Collection entries:
· · · · · · ·

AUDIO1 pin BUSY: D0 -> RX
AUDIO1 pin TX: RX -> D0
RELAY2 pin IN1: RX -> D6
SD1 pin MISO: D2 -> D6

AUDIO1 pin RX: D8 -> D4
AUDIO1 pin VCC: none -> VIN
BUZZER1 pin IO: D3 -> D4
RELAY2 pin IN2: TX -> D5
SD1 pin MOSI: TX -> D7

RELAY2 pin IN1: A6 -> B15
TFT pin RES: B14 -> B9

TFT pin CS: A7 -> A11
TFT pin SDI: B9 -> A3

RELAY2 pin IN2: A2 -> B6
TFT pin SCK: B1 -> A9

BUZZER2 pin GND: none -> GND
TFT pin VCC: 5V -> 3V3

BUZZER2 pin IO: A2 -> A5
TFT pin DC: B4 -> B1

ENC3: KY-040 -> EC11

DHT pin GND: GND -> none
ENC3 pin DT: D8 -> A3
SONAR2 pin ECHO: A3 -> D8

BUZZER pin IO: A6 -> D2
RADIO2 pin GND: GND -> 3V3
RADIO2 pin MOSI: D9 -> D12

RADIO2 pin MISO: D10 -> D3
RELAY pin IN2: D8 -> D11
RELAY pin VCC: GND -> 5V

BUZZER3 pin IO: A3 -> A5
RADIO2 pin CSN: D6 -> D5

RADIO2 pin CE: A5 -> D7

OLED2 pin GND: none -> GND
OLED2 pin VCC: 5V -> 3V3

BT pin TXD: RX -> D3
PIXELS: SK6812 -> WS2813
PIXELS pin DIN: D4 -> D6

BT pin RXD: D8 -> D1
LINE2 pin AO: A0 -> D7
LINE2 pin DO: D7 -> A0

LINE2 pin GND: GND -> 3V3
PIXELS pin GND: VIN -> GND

· · · · · · ·

Output the entries exactly. Leave nothing out.

AUDIO1 pin BUSY: D0 -> RX
AUDIO1 pin TX: RX -> D0
RELAY2 pin IN1: RX -> D6
SD1 pin MISO: D2 -> D6

AUDIO1 pin RX: D8 -> D4
AUDIO1 pin VCC: none -> VIN
BUZZER1 pin IO: D3 -> D4
RELAY2 pin IN2: TX -> D5
SD1 pin MOSI: TX -> D7

RELAY2 pin IN1: A6 -> B15
TFT pin RES: B14 -> B9

TFT pin CS: A7 -> A11
TFT pin SDI: B9 -> A3

RELAY2 pin IN2: A2 -> B6
TFT pin SCK: B1 -> A9

BUZZER2 pin GND: none -> GND
TFT pin VCC: 5V -> 3V3

BUZZER2 pin IO: A2 -> A5
TFT pin DC: B4 -> B1

ENC3: KY-040 -> EC11

DHT pin GND: GND -> none
ENC3 pin DT: D8 -> A3
SONAR2 pin ECHO: A3 -> D8

BUZZER pin IO: A6 -> D2
RADIO2 pin GND: GND -> 3V3
RADIO2 pin MOSI: D9 -> D12

RADIO2 pin MISO: D10 -> D3
RELAY pin IN2: D8 -> D11
RELAY pin VCC: GND -> 5V

BUZZER3 pin IO: A3 -> A5
RADIO2 pin CSN: D6 -> D5

RADIO2 pin CE: A5 -> D7

OLED2 pin GND: none -> GND
OLED2 pin VCC: 5V -> 3V3

BT pin TXD: RX -> D3
PIXELS: SK6812 -> WS2813
PIXELS pin DIN: D4 -> D6

BT pin RXD: D8 -> D1
LINE2 pin AO: A0 -> D7
LINE2 pin DO: D7 -> A0

LINE2 pin GND: GND -> 3V3
PIXELS pin GND: VIN -> GND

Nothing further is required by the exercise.